-------- EXTRACTED DATA --------

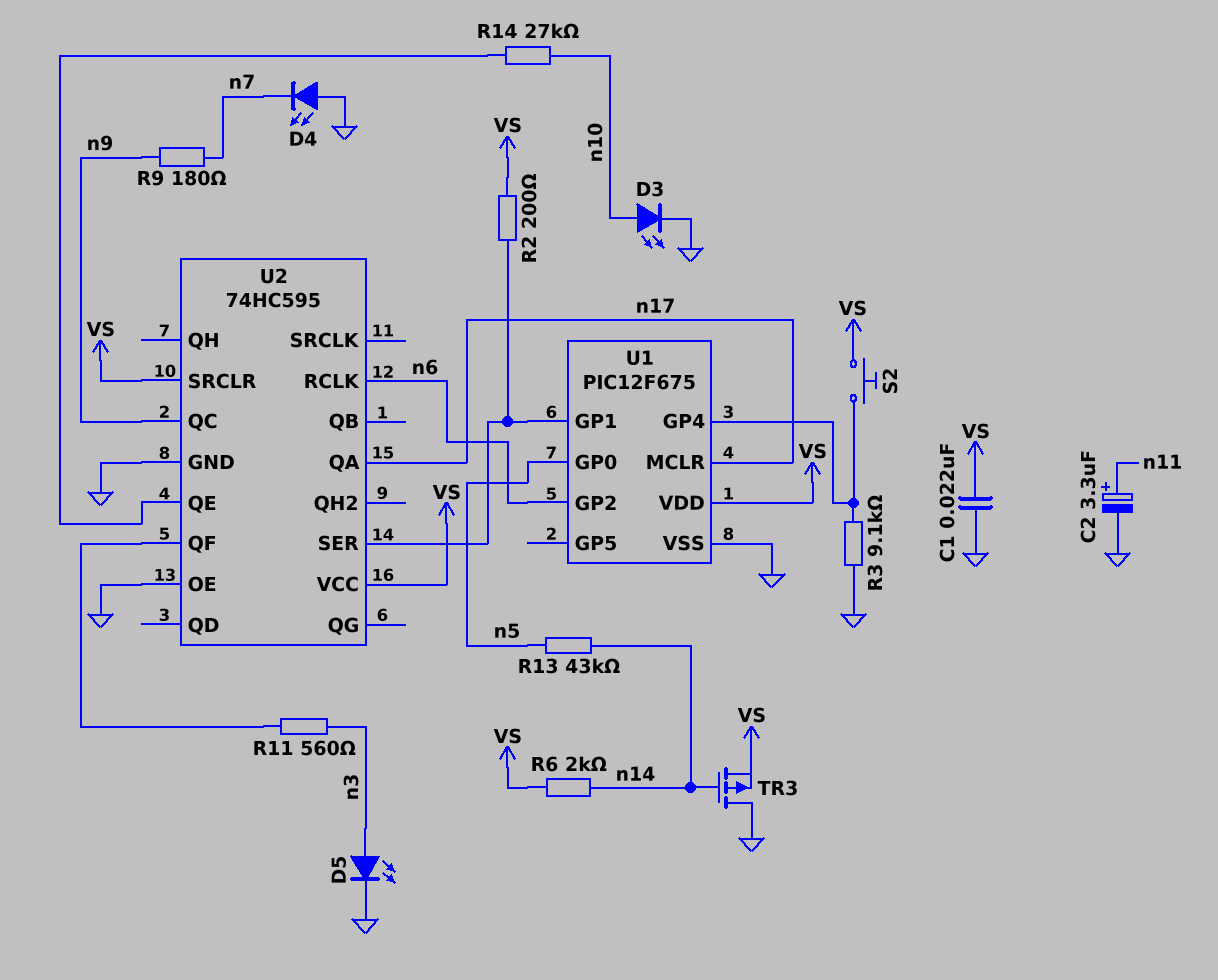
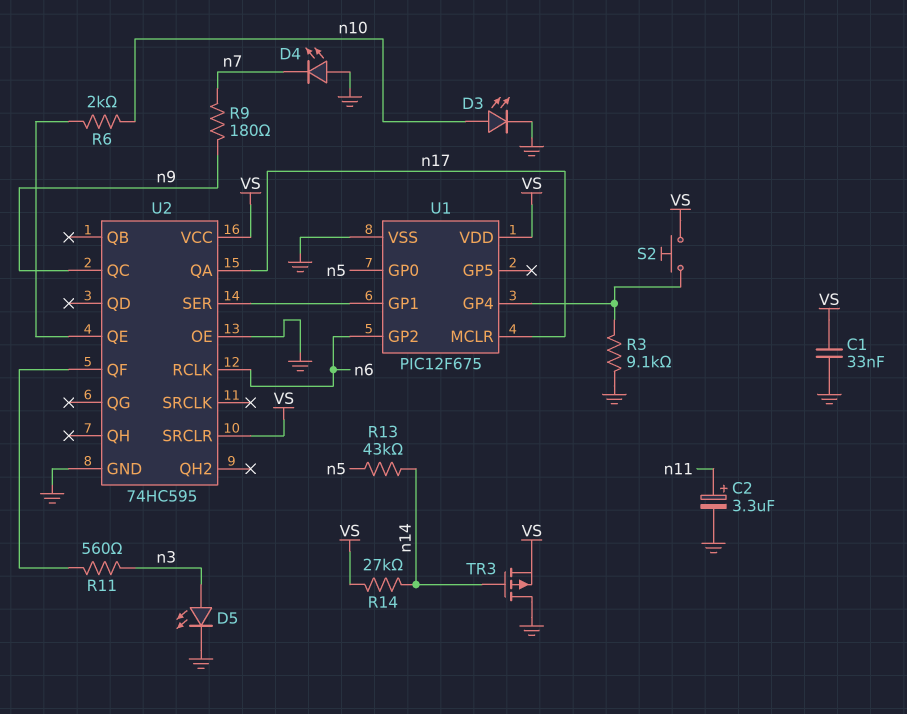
C1: 22nF (GND, VS) -> 33nF (GND, VS)
R2: 200 (U1/GP1, VS) -> none
R6: 2k (VS, n14) -> 2k (U2/QE, n10)
R14: 27k (U2/QE, n10) -> 27k (VS, n14)

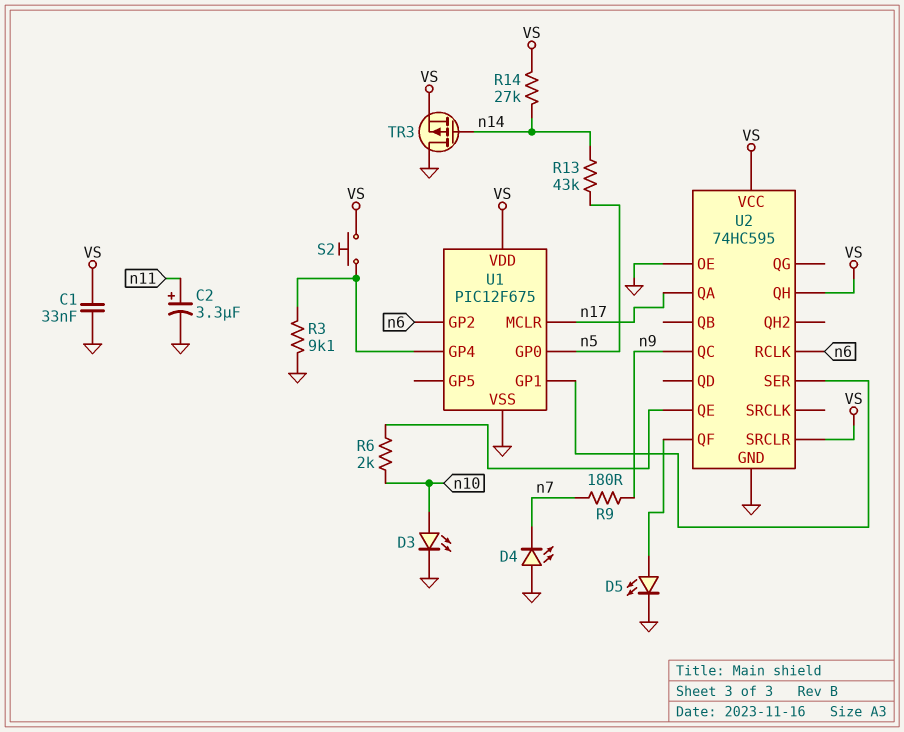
D5: LED (A n3, K GND) -> LED (A U2/QF, K GND)
R11: 560 (U2/QF, n3) -> none
U2 pin QH: none -> VS

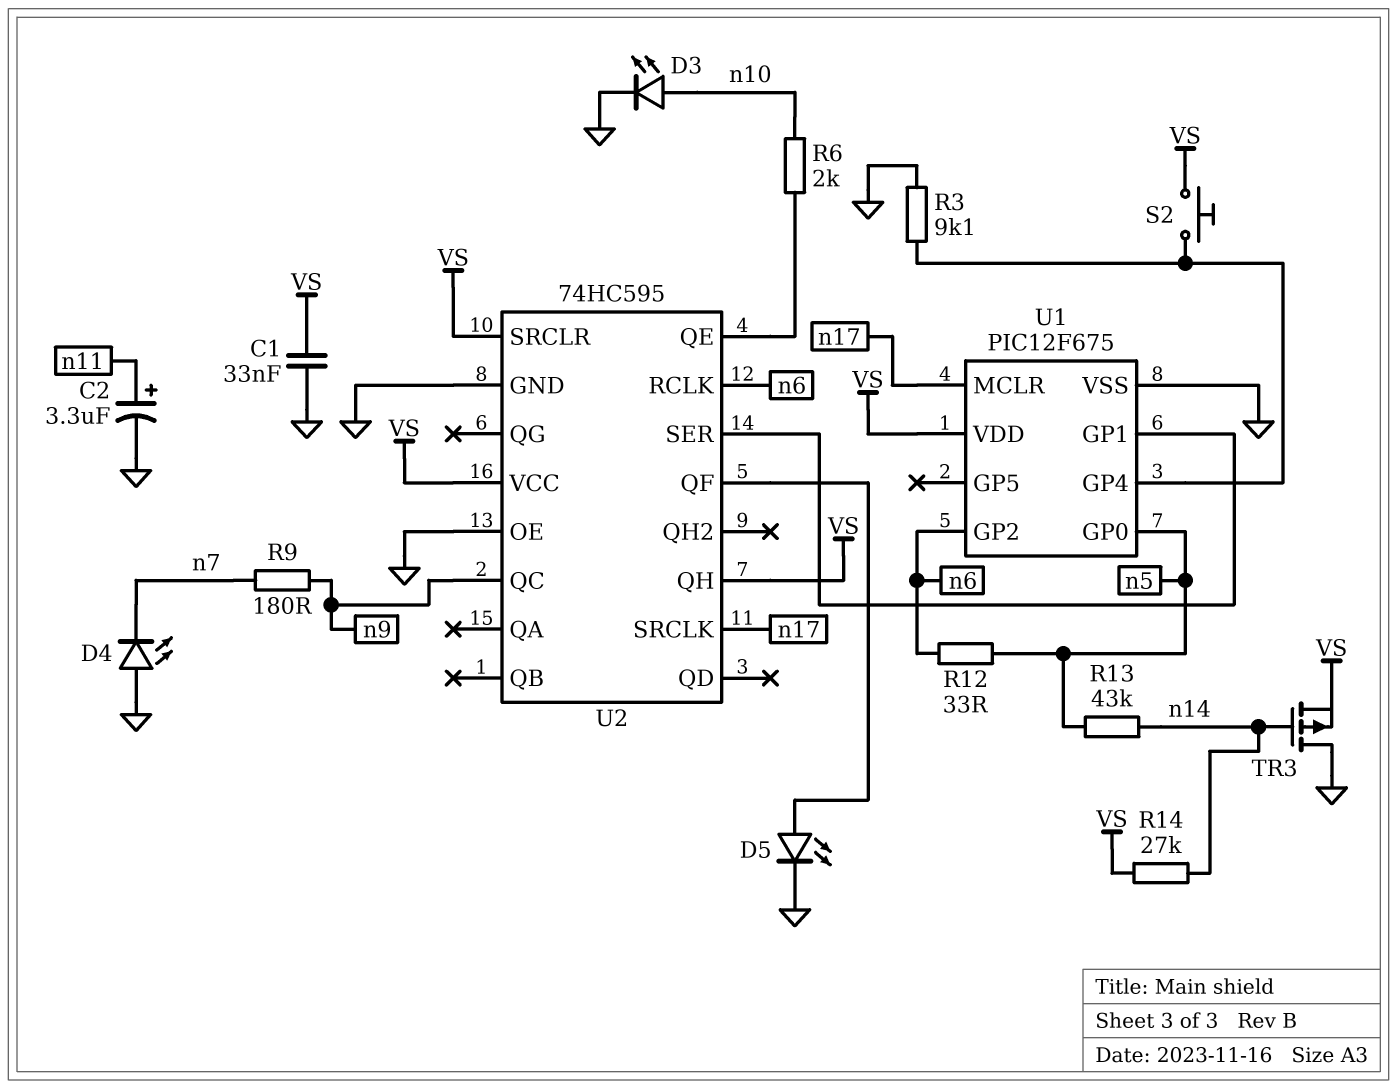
R12: none -> 33 (n5, n6)
U2 pin QA: n17 -> none
U2 pin SRCLK: none -> n17

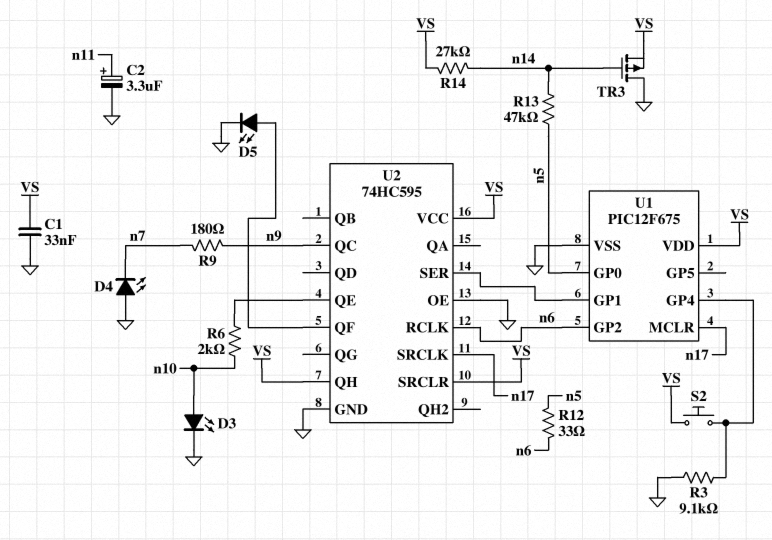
R13: 43k (n5, n14) -> 47k (n5, n14)

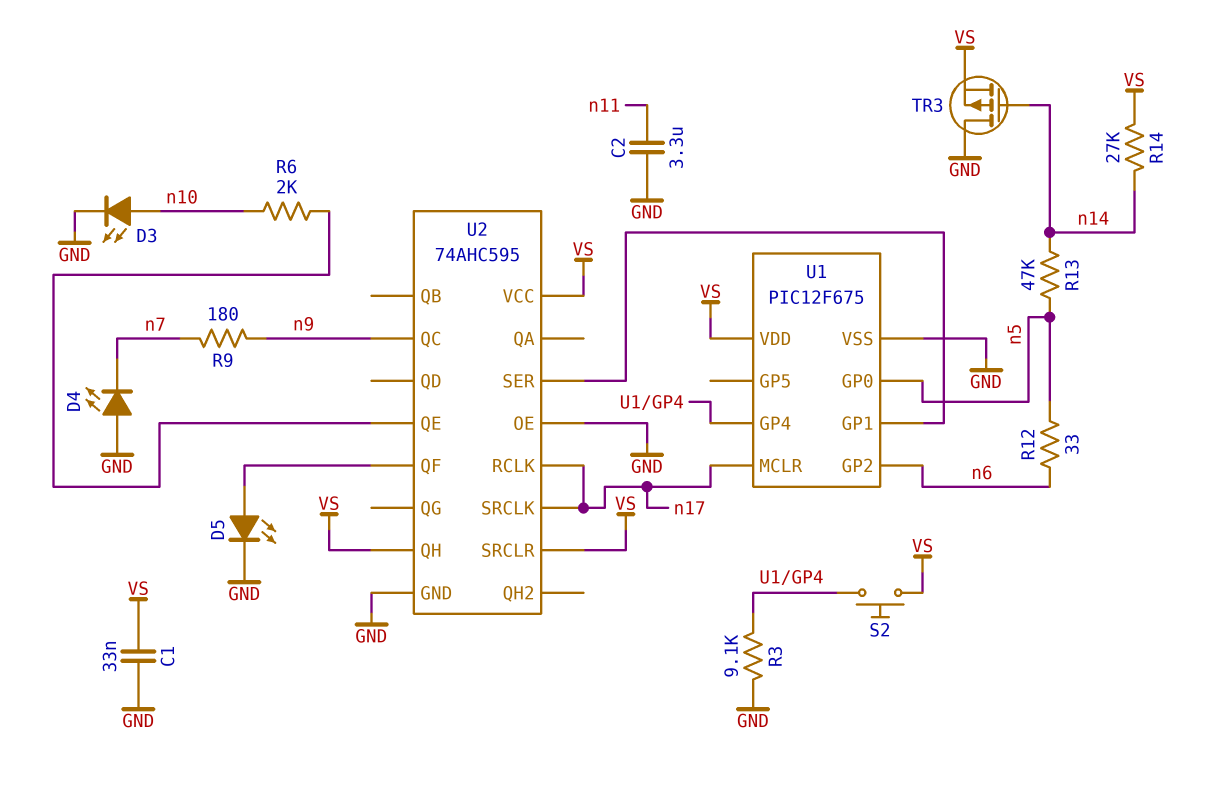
C2: 3.3uF (plus n11, minus GND) -> 3.3uF (GND, n11)
U2: 74HC595 -> 74AHC595
U2 pin RCLK: n6 -> n17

--------

**WHAT IS BEING ASKED:** Give back the whole listing exactly as written. Do not include any picture.

**SOLUTION TO THE EXERCISE:**
C1: 22nF (GND, VS) -> 33nF (GND, VS)
R2: 200 (U1/GP1, VS) -> none
R6: 2k (VS, n14) -> 2k (U2/QE, n10)
R14: 27k (U2/QE, n10) -> 27k (VS, n14)

D5: LED (A n3, K GND) -> LED (A U2/QF, K GND)
R11: 560 (U2/QF, n3) -> none
U2 pin QH: none -> VS

R12: none -> 33 (n5, n6)
U2 pin QA: n17 -> none
U2 pin SRCLK: none -> n17

R13: 43k (n5, n14) -> 47k (n5, n14)

C2: 3.3uF (plus n11, minus GND) -> 3.3uF (GND, n11)
U2: 74HC595 -> 74AHC595
U2 pin RCLK: n6 -> n17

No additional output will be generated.